> [Assignment]: Find and copy every line in the records that includes the string "test".
- - -
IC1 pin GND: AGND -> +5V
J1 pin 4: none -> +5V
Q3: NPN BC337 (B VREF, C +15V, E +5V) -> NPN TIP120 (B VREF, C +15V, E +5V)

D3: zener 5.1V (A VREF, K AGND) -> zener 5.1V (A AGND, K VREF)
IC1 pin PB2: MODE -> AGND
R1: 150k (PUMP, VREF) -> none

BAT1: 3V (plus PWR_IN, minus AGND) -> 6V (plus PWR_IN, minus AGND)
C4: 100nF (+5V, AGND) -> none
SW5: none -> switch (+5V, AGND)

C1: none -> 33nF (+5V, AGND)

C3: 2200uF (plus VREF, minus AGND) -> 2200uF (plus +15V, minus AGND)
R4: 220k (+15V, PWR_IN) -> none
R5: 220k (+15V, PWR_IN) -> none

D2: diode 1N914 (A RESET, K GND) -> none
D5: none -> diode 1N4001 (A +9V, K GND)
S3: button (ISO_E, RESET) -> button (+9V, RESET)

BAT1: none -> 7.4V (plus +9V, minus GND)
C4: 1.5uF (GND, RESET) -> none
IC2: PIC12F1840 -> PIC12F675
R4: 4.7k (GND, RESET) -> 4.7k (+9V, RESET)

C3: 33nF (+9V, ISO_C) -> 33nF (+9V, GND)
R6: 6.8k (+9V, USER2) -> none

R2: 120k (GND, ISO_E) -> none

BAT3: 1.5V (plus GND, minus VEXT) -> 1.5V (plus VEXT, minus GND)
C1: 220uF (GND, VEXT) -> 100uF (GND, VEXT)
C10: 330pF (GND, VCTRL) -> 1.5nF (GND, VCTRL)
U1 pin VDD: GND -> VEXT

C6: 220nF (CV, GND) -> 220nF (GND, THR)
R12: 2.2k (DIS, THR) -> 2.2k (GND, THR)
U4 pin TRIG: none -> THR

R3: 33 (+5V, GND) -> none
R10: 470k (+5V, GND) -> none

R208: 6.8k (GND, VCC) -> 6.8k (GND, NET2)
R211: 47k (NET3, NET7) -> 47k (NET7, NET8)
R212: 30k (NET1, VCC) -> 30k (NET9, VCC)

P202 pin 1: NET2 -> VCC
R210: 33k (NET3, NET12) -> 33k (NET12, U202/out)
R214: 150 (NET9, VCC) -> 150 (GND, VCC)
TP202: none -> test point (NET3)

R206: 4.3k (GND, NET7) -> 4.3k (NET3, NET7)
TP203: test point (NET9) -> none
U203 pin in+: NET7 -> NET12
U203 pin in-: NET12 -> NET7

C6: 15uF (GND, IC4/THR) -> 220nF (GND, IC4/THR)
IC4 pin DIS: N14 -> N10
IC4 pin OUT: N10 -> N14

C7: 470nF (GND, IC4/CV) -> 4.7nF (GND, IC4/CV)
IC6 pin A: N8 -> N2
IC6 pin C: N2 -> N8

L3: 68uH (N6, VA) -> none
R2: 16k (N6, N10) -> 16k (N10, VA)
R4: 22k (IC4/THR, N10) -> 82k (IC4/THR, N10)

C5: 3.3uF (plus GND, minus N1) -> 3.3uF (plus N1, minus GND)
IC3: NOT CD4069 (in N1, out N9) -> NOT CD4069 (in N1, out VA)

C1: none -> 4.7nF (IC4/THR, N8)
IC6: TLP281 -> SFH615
- - -
> [Solution]:
TP202: none -> test point (NET3)
TP203: test point (NET9) -> none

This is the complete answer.